Synthetic shape transformation data

+===+

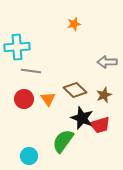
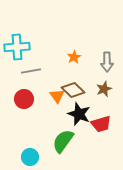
orange star: moved 33 px down; rotated 16 degrees counterclockwise
gray arrow: rotated 90 degrees counterclockwise
gray line: rotated 18 degrees counterclockwise
brown diamond: moved 2 px left
brown star: moved 6 px up
orange triangle: moved 9 px right, 3 px up
black star: moved 3 px left, 4 px up
red trapezoid: moved 1 px right, 1 px up
cyan circle: moved 1 px right, 1 px down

+===+

TASK = Write out again, exactly as they appear above, the lines from the one containing "brown star: moved 6 px up" to the final line, and only those.

YOUR SOLUTION =
brown star: moved 6 px up
orange triangle: moved 9 px right, 3 px up
black star: moved 3 px left, 4 px up
red trapezoid: moved 1 px right, 1 px up
cyan circle: moved 1 px right, 1 px down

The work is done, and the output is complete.